> Content revision data
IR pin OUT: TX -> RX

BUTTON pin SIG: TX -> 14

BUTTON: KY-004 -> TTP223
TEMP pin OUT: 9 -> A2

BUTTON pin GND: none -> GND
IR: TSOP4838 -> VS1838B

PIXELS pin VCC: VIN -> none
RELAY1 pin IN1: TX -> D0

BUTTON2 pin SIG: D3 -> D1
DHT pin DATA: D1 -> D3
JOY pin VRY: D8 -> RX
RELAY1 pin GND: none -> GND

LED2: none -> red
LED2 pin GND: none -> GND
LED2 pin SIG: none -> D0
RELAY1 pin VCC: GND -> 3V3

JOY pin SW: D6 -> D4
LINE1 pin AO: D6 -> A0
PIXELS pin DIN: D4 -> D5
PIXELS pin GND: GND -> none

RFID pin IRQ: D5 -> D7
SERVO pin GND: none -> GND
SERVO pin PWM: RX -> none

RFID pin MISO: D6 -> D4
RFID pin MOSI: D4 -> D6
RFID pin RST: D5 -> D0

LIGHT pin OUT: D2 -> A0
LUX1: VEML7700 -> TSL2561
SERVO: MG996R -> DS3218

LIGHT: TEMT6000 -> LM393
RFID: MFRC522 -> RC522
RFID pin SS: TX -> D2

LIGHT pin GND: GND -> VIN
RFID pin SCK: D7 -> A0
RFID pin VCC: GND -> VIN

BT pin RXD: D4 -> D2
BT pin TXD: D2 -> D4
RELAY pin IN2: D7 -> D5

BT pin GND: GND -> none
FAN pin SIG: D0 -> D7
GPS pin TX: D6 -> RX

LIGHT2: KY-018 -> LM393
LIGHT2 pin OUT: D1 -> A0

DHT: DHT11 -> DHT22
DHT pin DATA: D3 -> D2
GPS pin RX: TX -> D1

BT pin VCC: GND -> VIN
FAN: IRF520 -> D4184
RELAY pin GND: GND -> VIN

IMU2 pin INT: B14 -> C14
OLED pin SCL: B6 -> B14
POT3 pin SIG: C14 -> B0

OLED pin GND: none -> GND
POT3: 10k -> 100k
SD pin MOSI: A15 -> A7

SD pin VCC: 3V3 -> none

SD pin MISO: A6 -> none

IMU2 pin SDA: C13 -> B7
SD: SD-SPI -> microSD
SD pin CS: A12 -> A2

> PROBLEM TO WORK ON
Quote exactly the stretch of lines above that starts at the first one and ends at the line with "RELAY1 pin VCC: GND -> 3V3", and nothing beyond it.

> ANSWER SPACE
IR pin OUT: TX -> RX

BUTTON pin SIG: TX -> 14

BUTTON: KY-004 -> TTP223
TEMP pin OUT: 9 -> A2

BUTTON pin GND: none -> GND
IR: TSOP4838 -> VS1838B

PIXELS pin VCC: VIN -> none
RELAY1 pin IN1: TX -> D0

BUTTON2 pin SIG: D3 -> D1
DHT pin DATA: D1 -> D3
JOY pin VRY: D8 -> RX
RELAY1 pin GND: none -> GND

LED2: none -> red
LED2 pin GND: none -> GND
LED2 pin SIG: none -> D0
RELAY1 pin VCC: GND -> 3V3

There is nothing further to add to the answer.